[What needs to be done] State the count of lines below in which the word "yellow" appears, and add nothing.

[Data for analysis]
=== Begin Enclosure ===

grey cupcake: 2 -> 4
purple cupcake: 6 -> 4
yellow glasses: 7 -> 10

=== End Enclosure ===
=== Begin Enclosure ===

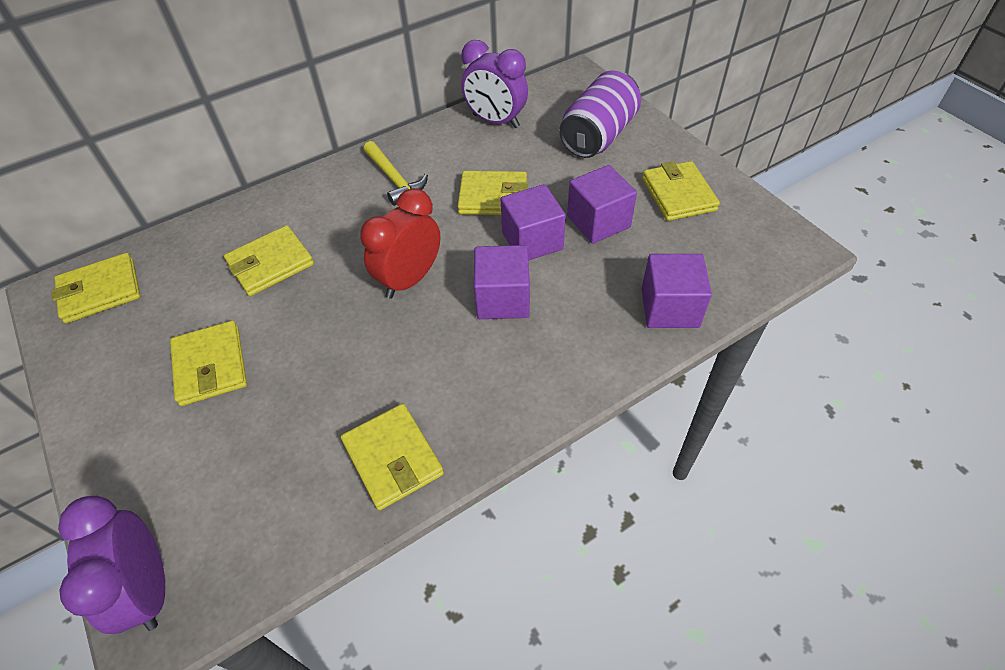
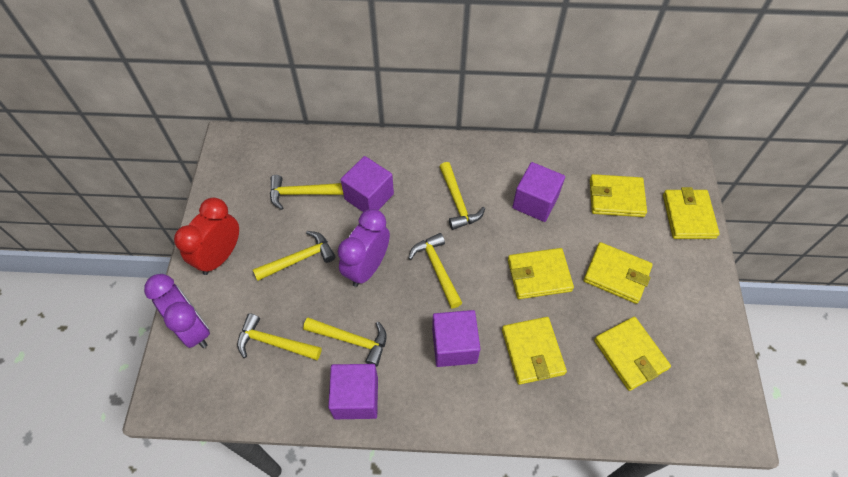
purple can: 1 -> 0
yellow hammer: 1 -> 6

=== End Enclosure ===

[Response area] 2